# YOUR INSTRUCTIONS
Scan the listing for the word "white" and report every line that contains it.

# DATASET ENTRIES
Content starts

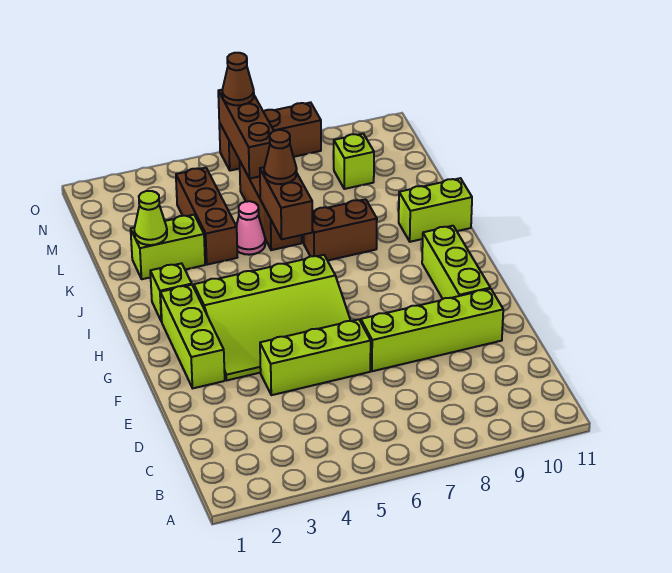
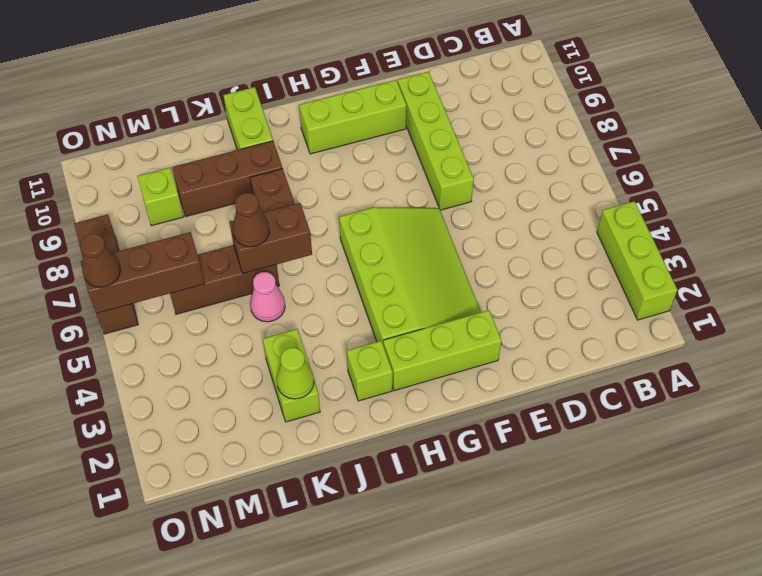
lime brick E4:E6 level 1 -> lime brick A2:A4 level 1
brown brick K4:M4 level 1 -> brown brick J9:L9 level 1

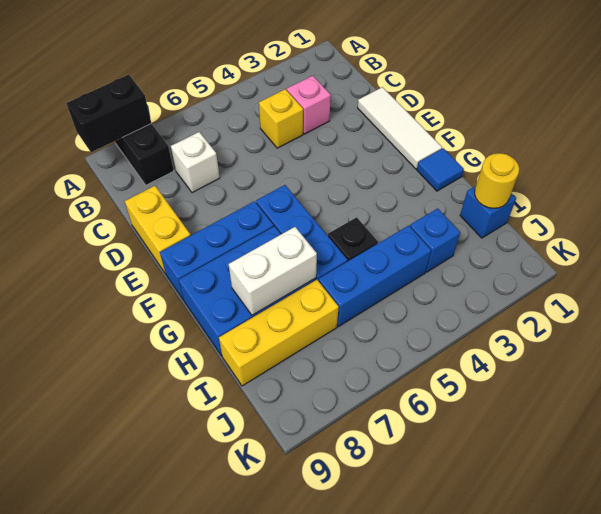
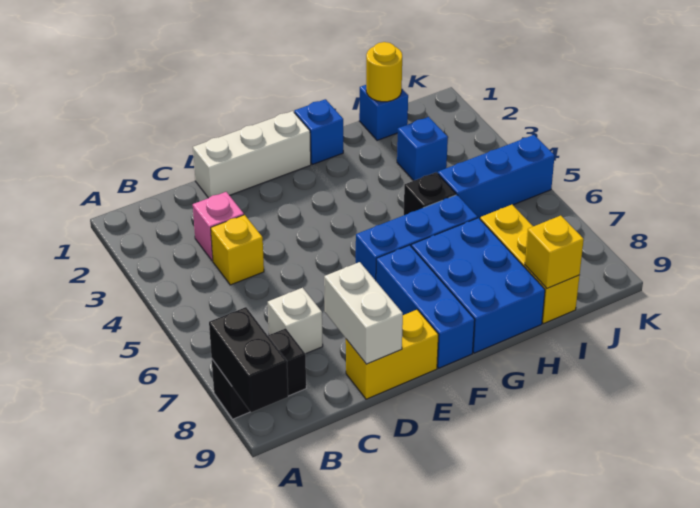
white tile D1:F1 level 1 -> white brick D1:F1 level 1
blue tile G1 level 1 -> blue brick G1 level 1
white brick H7:H8 level 2 -> white brick D8:D9 level 2
blue brick I4:I6 level 1 -> blue brick I5:K5 level 1
none -> yellow brick I9 level 2

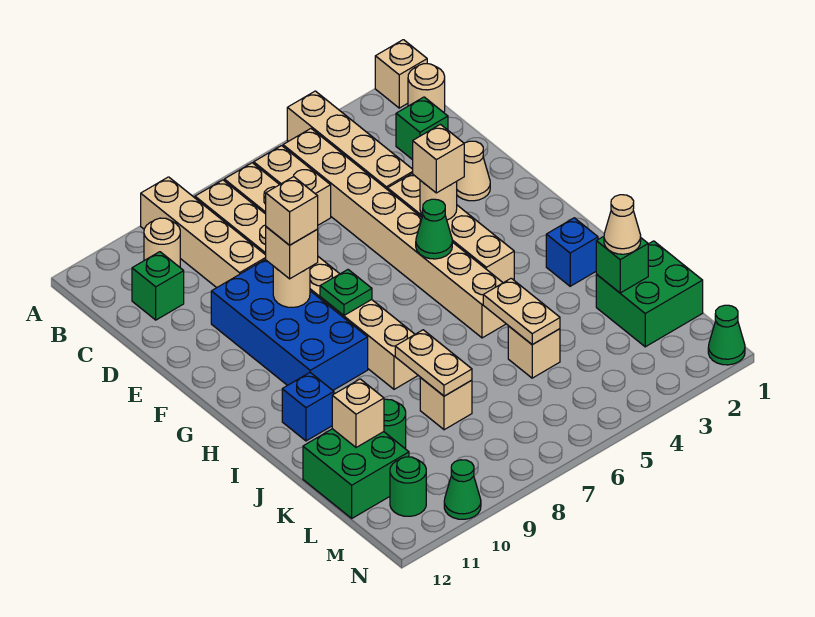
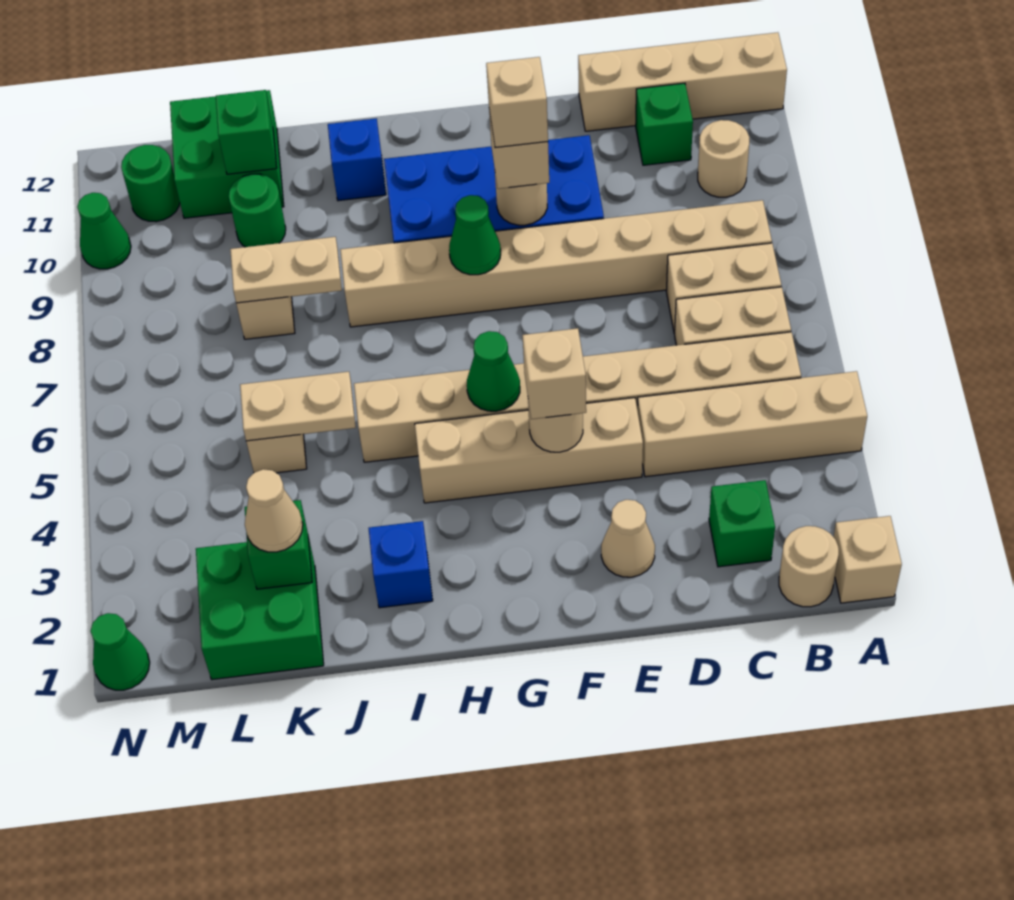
tan brick A9:D9 level 1 -> tan brick A12:D12 level 1
green plate G8 level 2 -> green cone G8 level 2
tan brick K11 level 2 -> green brick K11 level 2

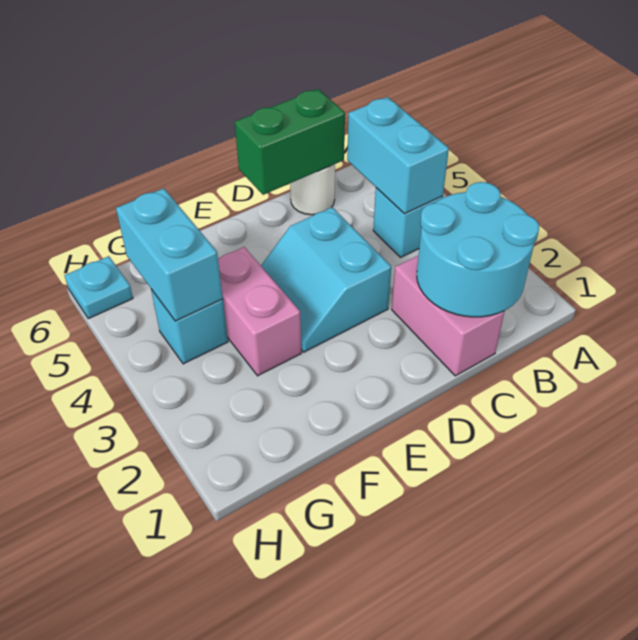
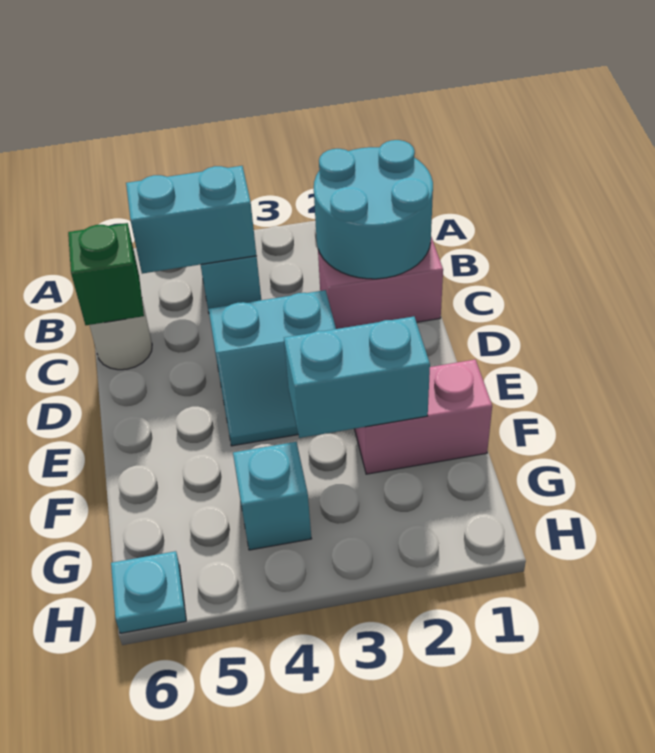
green brick C6:D6 level 2 -> green brick C6 level 2
pink brick F3:F4 level 1 -> pink brick F1:F2 level 1
cyan brick G4:G5 level 2 -> cyan brick F2:F3 level 2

Content ends

# SOLUTION TO THIS PROBLEM
white tile D1:F1 level 1 -> white brick D1:F1 level 1
white brick H7:H8 level 2 -> white brick D8:D9 level 2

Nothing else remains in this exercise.